- [The task]: Which lines run from the one containing "purple slope A3:C4 level 2 top A -> none" through the end of the material? Transcribe them word for word, and only them.

- [Collected material]:
------------
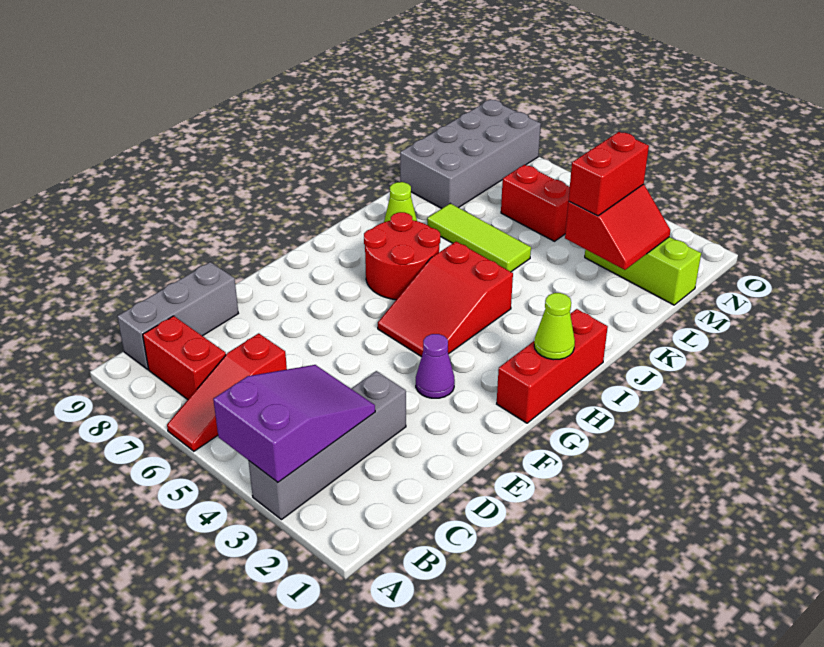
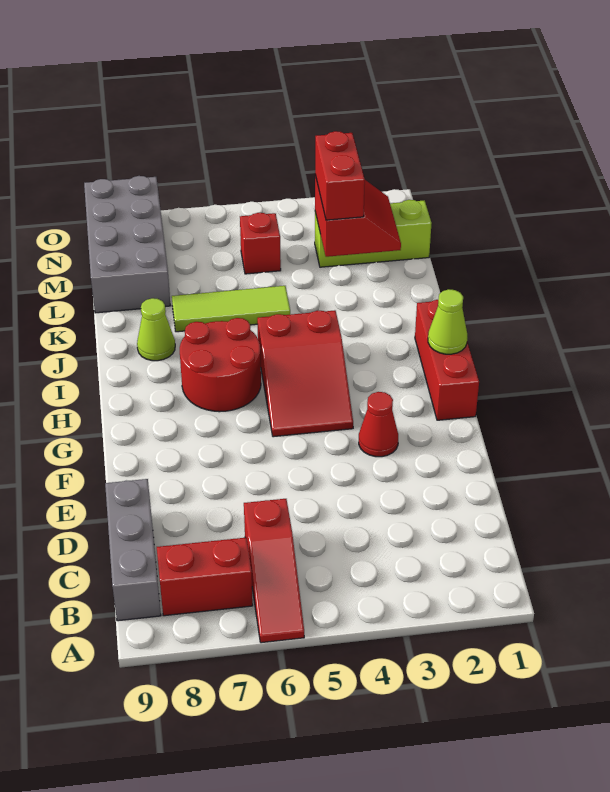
grey brick A3:D3 level 1 -> none
purple slope A3:C4 level 2 top A -> none
purple cone F3 level 1 -> red cone F3 level 1
red brick M5:M6 level 1 -> red brick M5 level 1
------------
- [Task output]:
purple slope A3:C4 level 2 top A -> none
purple cone F3 level 1 -> red cone F3 level 1
red brick M5:M6 level 1 -> red brick M5 level 1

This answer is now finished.